▶ _PROMPT_
Nothing in the entries may differ when you return them.

▶ _INFORMATION_

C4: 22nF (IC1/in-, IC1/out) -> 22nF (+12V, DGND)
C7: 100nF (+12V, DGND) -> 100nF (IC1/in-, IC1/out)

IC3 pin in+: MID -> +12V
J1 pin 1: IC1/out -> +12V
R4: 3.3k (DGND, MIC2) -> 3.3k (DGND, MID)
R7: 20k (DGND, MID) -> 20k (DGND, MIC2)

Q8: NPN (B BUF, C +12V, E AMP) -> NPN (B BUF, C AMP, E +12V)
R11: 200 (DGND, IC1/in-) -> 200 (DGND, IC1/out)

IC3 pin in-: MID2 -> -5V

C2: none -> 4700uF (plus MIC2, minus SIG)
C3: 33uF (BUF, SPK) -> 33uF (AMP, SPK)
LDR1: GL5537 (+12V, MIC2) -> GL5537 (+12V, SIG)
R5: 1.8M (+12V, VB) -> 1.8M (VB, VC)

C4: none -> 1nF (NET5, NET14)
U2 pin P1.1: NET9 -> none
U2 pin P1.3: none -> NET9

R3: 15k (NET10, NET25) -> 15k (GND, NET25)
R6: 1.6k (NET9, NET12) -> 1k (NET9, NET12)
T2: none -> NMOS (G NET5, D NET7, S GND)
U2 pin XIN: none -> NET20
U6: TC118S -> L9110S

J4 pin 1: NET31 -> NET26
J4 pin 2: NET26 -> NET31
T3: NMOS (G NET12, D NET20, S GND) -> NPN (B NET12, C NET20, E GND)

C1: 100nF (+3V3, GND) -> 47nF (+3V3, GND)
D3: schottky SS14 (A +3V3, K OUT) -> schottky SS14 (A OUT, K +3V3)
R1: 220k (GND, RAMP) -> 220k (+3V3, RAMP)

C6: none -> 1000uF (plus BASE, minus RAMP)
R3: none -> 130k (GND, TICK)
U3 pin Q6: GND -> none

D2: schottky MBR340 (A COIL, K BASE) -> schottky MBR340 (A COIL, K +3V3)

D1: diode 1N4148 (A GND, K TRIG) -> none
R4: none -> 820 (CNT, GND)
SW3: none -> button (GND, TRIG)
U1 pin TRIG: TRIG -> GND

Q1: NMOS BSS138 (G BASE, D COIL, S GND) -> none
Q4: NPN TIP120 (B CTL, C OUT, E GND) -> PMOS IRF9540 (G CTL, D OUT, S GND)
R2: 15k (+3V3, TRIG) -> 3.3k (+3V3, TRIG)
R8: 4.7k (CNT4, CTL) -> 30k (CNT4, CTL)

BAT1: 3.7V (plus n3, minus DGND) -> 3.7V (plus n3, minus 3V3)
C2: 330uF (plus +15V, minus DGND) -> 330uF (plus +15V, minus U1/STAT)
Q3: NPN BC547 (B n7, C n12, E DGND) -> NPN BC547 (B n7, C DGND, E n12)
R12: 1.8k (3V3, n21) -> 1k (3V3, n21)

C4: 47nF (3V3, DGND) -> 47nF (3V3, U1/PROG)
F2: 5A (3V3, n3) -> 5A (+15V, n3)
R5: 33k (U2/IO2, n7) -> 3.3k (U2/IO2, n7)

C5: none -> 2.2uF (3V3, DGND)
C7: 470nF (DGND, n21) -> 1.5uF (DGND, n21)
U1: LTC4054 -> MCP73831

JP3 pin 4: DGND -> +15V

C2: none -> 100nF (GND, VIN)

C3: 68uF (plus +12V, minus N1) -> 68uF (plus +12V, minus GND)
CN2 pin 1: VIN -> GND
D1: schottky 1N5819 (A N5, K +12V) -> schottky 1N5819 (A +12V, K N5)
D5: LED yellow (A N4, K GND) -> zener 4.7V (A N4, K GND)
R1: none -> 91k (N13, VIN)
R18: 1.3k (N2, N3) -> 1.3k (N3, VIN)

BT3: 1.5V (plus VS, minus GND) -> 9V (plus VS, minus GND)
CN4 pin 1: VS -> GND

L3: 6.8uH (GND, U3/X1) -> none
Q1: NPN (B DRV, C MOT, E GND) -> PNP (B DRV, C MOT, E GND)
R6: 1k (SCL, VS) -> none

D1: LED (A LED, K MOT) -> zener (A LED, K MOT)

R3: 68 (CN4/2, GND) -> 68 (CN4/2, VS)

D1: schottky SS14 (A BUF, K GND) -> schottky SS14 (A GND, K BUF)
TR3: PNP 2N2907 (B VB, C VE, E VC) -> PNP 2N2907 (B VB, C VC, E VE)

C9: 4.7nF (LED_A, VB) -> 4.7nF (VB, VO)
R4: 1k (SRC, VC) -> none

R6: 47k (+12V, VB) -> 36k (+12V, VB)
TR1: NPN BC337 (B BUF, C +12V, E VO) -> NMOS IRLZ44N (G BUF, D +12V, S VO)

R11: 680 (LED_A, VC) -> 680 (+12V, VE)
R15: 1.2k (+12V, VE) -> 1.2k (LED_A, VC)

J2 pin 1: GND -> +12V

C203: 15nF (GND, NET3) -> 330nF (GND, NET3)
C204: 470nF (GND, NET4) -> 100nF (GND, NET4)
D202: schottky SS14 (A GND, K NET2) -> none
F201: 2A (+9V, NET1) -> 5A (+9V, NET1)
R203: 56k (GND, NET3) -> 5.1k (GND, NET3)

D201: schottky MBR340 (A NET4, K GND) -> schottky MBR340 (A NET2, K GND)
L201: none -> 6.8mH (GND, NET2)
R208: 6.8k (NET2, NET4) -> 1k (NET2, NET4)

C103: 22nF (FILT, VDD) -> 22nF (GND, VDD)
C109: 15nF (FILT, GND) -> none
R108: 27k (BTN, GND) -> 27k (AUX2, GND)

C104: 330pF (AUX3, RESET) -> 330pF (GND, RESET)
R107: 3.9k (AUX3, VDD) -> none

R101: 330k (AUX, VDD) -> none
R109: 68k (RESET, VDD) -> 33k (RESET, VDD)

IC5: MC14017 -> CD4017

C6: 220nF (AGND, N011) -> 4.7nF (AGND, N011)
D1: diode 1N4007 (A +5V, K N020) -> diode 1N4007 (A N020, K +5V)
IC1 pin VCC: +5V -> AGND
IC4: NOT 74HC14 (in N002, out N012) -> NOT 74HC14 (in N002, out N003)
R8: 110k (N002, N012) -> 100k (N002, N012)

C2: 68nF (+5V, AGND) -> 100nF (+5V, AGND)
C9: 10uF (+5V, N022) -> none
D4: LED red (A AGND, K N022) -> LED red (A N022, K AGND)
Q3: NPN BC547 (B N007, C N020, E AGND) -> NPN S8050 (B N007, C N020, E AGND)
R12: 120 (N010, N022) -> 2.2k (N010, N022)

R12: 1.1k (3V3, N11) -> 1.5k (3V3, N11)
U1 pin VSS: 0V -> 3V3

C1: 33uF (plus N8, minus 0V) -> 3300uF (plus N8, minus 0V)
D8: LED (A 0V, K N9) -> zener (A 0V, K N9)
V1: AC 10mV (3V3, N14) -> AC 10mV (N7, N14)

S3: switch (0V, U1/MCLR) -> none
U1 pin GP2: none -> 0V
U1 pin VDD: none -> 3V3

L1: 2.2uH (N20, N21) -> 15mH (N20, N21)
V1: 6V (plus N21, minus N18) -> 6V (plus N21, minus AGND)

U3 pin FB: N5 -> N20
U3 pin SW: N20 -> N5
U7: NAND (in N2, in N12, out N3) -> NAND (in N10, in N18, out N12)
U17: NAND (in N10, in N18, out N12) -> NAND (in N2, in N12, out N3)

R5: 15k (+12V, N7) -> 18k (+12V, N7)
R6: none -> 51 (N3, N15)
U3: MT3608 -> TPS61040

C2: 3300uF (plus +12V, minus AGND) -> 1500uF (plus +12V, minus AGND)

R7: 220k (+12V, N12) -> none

▶ _SOLUTION FOR THIS TASK_
C4: 22nF (IC1/in-, IC1/out) -> 22nF (+12V, DGND)
C7: 100nF (+12V, DGND) -> 100nF (IC1/in-, IC1/out)

IC3 pin in+: MID -> +12V
J1 pin 1: IC1/out -> +12V
R4: 3.3k (DGND, MIC2) -> 3.3k (DGND, MID)
R7: 20k (DGND, MID) -> 20k (DGND, MIC2)

Q8: NPN (B BUF, C +12V, E AMP) -> NPN (B BUF, C AMP, E +12V)
R11: 200 (DGND, IC1/in-) -> 200 (DGND, IC1/out)

IC3 pin in-: MID2 -> -5V

C2: none -> 4700uF (plus MIC2, minus SIG)
C3: 33uF (BUF, SPK) -> 33uF (AMP, SPK)
LDR1: GL5537 (+12V, MIC2) -> GL5537 (+12V, SIG)
R5: 1.8M (+12V, VB) -> 1.8M (VB, VC)

C4: none -> 1nF (NET5, NET14)
U2 pin P1.1: NET9 -> none
U2 pin P1.3: none -> NET9

R3: 15k (NET10, NET25) -> 15k (GND, NET25)
R6: 1.6k (NET9, NET12) -> 1k (NET9, NET12)
T2: none -> NMOS (G NET5, D NET7, S GND)
U2 pin XIN: none -> NET20
U6: TC118S -> L9110S

J4 pin 1: NET31 -> NET26
J4 pin 2: NET26 -> NET31
T3: NMOS (G NET12, D NET20, S GND) -> NPN (B NET12, C NET20, E GND)

C1: 100nF (+3V3, GND) -> 47nF (+3V3, GND)
D3: schottky SS14 (A +3V3, K OUT) -> schottky SS14 (A OUT, K +3V3)
R1: 220k (GND, RAMP) -> 220k (+3V3, RAMP)

C6: none -> 1000uF (plus BASE, minus RAMP)
R3: none -> 130k (GND, TICK)
U3 pin Q6: GND -> none

D2: schottky MBR340 (A COIL, K BASE) -> schottky MBR340 (A COIL, K +3V3)

D1: diode 1N4148 (A GND, K TRIG) -> none
R4: none -> 820 (CNT, GND)
SW3: none -> button (GND, TRIG)
U1 pin TRIG: TRIG -> GND

Q1: NMOS BSS138 (G BASE, D COIL, S GND) -> none
Q4: NPN TIP120 (B CTL, C OUT, E GND) -> PMOS IRF9540 (G CTL, D OUT, S GND)
R2: 15k (+3V3, TRIG) -> 3.3k (+3V3, TRIG)
R8: 4.7k (CNT4, CTL) -> 30k (CNT4, CTL)

BAT1: 3.7V (plus n3, minus DGND) -> 3.7V (plus n3, minus 3V3)
C2: 330uF (plus +15V, minus DGND) -> 330uF (plus +15V, minus U1/STAT)
Q3: NPN BC547 (B n7, C n12, E DGND) -> NPN BC547 (B n7, C DGND, E n12)
R12: 1.8k (3V3, n21) -> 1k (3V3, n21)

C4: 47nF (3V3, DGND) -> 47nF (3V3, U1/PROG)
F2: 5A (3V3, n3) -> 5A (+15V, n3)
R5: 33k (U2/IO2, n7) -> 3.3k (U2/IO2, n7)

C5: none -> 2.2uF (3V3, DGND)
C7: 470nF (DGND, n21) -> 1.5uF (DGND, n21)
U1: LTC4054 -> MCP73831

JP3 pin 4: DGND -> +15V

C2: none -> 100nF (GND, VIN)

C3: 68uF (plus +12V, minus N1) -> 68uF (plus +12V, minus GND)
CN2 pin 1: VIN -> GND
D1: schottky 1N5819 (A N5, K +12V) -> schottky 1N5819 (A +12V, K N5)
D5: LED yellow (A N4, K GND) -> zener 4.7V (A N4, K GND)
R1: none -> 91k (N13, VIN)
R18: 1.3k (N2, N3) -> 1.3k (N3, VIN)

BT3: 1.5V (plus VS, minus GND) -> 9V (plus VS, minus GND)
CN4 pin 1: VS -> GND

L3: 6.8uH (GND, U3/X1) -> none
Q1: NPN (B DRV, C MOT, E GND) -> PNP (B DRV, C MOT, E GND)
R6: 1k (SCL, VS) -> none

D1: LED (A LED, K MOT) -> zener (A LED, K MOT)

R3: 68 (CN4/2, GND) -> 68 (CN4/2, VS)

D1: schottky SS14 (A BUF, K GND) -> schottky SS14 (A GND, K BUF)
TR3: PNP 2N2907 (B VB, C VE, E VC) -> PNP 2N2907 (B VB, C VC, E VE)

C9: 4.7nF (LED_A, VB) -> 4.7nF (VB, VO)
R4: 1k (SRC, VC) -> none

R6: 47k (+12V, VB) -> 36k (+12V, VB)
TR1: NPN BC337 (B BUF, C +12V, E VO) -> NMOS IRLZ44N (G BUF, D +12V, S VO)

R11: 680 (LED_A, VC) -> 680 (+12V, VE)
R15: 1.2k (+12V, VE) -> 1.2k (LED_A, VC)

J2 pin 1: GND -> +12V

C203: 15nF (GND, NET3) -> 330nF (GND, NET3)
C204: 470nF (GND, NET4) -> 100nF (GND, NET4)
D202: schottky SS14 (A GND, K NET2) -> none
F201: 2A (+9V, NET1) -> 5A (+9V, NET1)
R203: 56k (GND, NET3) -> 5.1k (GND, NET3)

D201: schottky MBR340 (A NET4, K GND) -> schottky MBR340 (A NET2, K GND)
L201: none -> 6.8mH (GND, NET2)
R208: 6.8k (NET2, NET4) -> 1k (NET2, NET4)

C103: 22nF (FILT, VDD) -> 22nF (GND, VDD)
C109: 15nF (FILT, GND) -> none
R108: 27k (BTN, GND) -> 27k (AUX2, GND)

C104: 330pF (AUX3, RESET) -> 330pF (GND, RESET)
R107: 3.9k (AUX3, VDD) -> none

R101: 330k (AUX, VDD) -> none
R109: 68k (RESET, VDD) -> 33k (RESET, VDD)

IC5: MC14017 -> CD4017

C6: 220nF (AGND, N011) -> 4.7nF (AGND, N011)
D1: diode 1N4007 (A +5V, K N020) -> diode 1N4007 (A N020, K +5V)
IC1 pin VCC: +5V -> AGND
IC4: NOT 74HC14 (in N002, out N012) -> NOT 74HC14 (in N002, out N003)
R8: 110k (N002, N012) -> 100k (N002, N012)

C2: 68nF (+5V, AGND) -> 100nF (+5V, AGND)
C9: 10uF (+5V, N022) -> none
D4: LED red (A AGND, K N022) -> LED red (A N022, K AGND)
Q3: NPN BC547 (B N007, C N020, E AGND) -> NPN S8050 (B N007, C N020, E AGND)
R12: 120 (N010, N022) -> 2.2k (N010, N022)

R12: 1.1k (3V3, N11) -> 1.5k (3V3, N11)
U1 pin VSS: 0V -> 3V3

C1: 33uF (plus N8, minus 0V) -> 3300uF (plus N8, minus 0V)
D8: LED (A 0V, K N9) -> zener (A 0V, K N9)
V1: AC 10mV (3V3, N14) -> AC 10mV (N7, N14)

S3: switch (0V, U1/MCLR) -> none
U1 pin GP2: none -> 0V
U1 pin VDD: none -> 3V3

L1: 2.2uH (N20, N21) -> 15mH (N20, N21)
V1: 6V (plus N21, minus N18) -> 6V (plus N21, minus AGND)

U3 pin FB: N5 -> N20
U3 pin SW: N20 -> N5
U7: NAND (in N2, in N12, out N3) -> NAND (in N10, in N18, out N12)
U17: NAND (in N10, in N18, out N12) -> NAND (in N2, in N12, out N3)

R5: 15k (+12V, N7) -> 18k (+12V, N7)
R6: none -> 51 (N3, N15)
U3: MT3608 -> TPS61040

C2: 3300uF (plus +12V, minus AGND) -> 1500uF (plus +12V, minus AGND)

R7: 220k (+12V, N12) -> none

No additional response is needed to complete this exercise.